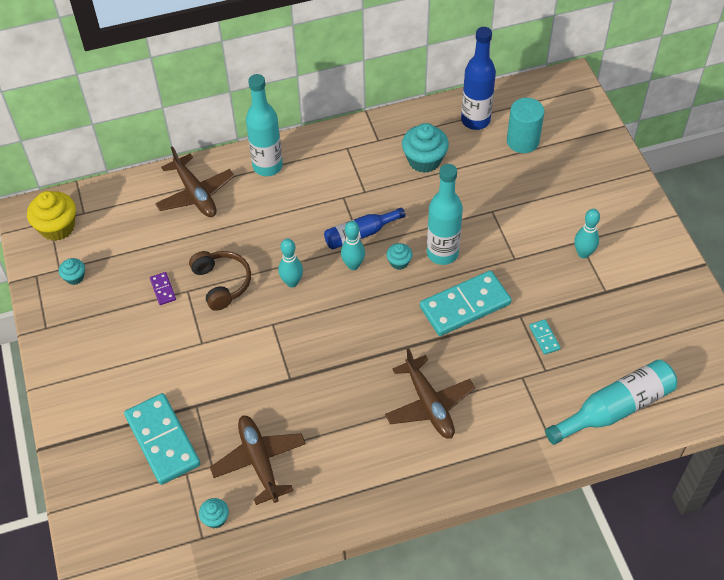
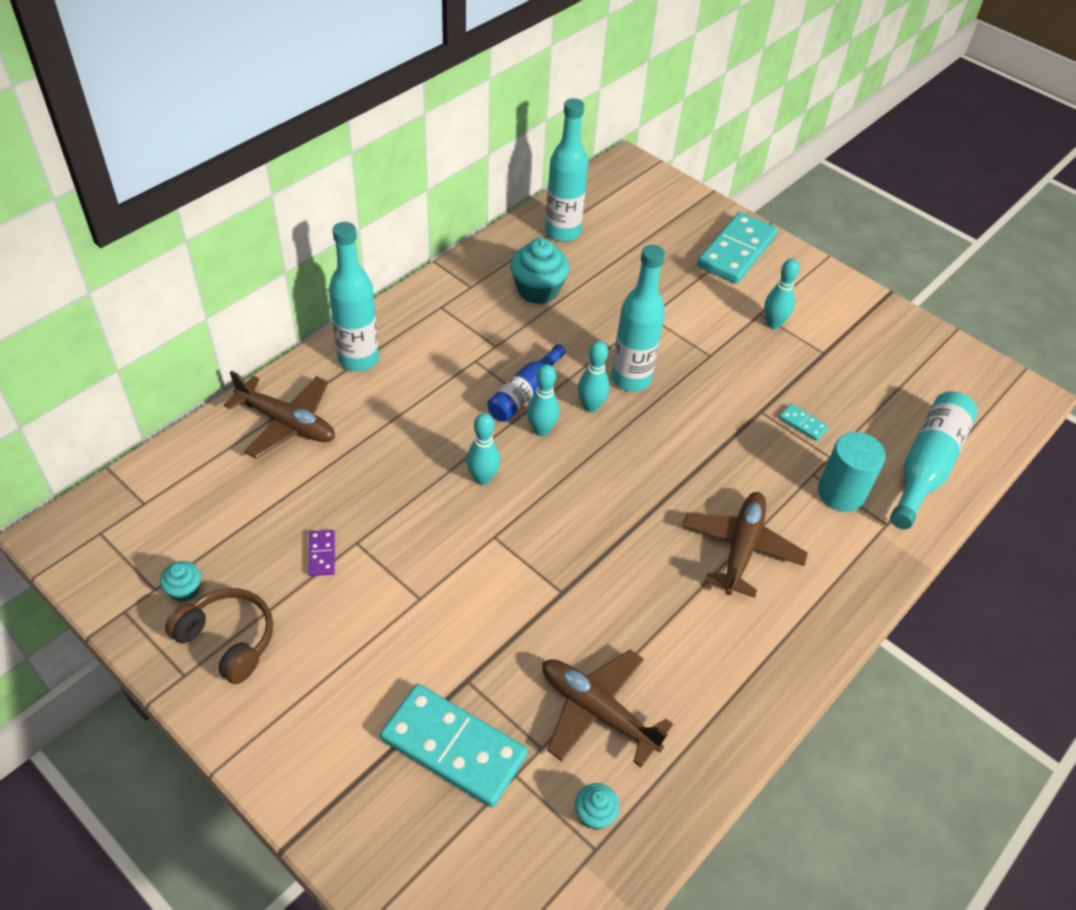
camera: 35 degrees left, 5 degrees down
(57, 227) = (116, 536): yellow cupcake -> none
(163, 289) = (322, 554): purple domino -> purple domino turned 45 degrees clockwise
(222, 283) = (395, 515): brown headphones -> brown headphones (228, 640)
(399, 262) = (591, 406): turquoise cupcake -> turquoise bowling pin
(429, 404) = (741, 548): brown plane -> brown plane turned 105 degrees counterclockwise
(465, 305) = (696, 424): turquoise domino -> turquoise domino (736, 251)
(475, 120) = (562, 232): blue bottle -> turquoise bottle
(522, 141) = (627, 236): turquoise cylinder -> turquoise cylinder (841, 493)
--
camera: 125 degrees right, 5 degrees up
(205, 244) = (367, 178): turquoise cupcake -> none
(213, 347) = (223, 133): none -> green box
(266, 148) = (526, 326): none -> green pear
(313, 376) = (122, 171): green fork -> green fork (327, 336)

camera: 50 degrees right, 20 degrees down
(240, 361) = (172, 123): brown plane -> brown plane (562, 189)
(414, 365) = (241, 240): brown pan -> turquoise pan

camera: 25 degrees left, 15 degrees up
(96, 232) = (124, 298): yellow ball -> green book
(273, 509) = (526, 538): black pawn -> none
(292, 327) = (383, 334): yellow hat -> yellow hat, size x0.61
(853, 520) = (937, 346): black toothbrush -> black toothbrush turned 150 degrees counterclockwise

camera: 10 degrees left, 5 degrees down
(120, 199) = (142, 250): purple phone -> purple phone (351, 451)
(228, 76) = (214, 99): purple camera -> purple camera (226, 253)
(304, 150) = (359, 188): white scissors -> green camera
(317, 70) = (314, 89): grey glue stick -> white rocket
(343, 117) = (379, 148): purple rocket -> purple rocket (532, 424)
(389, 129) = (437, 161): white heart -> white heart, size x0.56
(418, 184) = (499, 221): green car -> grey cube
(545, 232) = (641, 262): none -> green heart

§ **TASK GOAL**
In the listing above, find the line with "camera: 35 degrees left, 5 degrees down" and the line with "(429, 404) = (741, 548): brown", then print exactly those lines and every line between them.

§ **ANSWER TO THIS PROBLEM**
camera: 35 degrees left, 5 degrees down
(57, 227) = (116, 536): yellow cupcake -> none
(163, 289) = (322, 554): purple domino -> purple domino turned 45 degrees clockwise
(222, 283) = (395, 515): brown headphones -> brown headphones (228, 640)
(399, 262) = (591, 406): turquoise cupcake -> turquoise bowling pin
(429, 404) = (741, 548): brown plane -> brown plane turned 105 degrees counterclockwise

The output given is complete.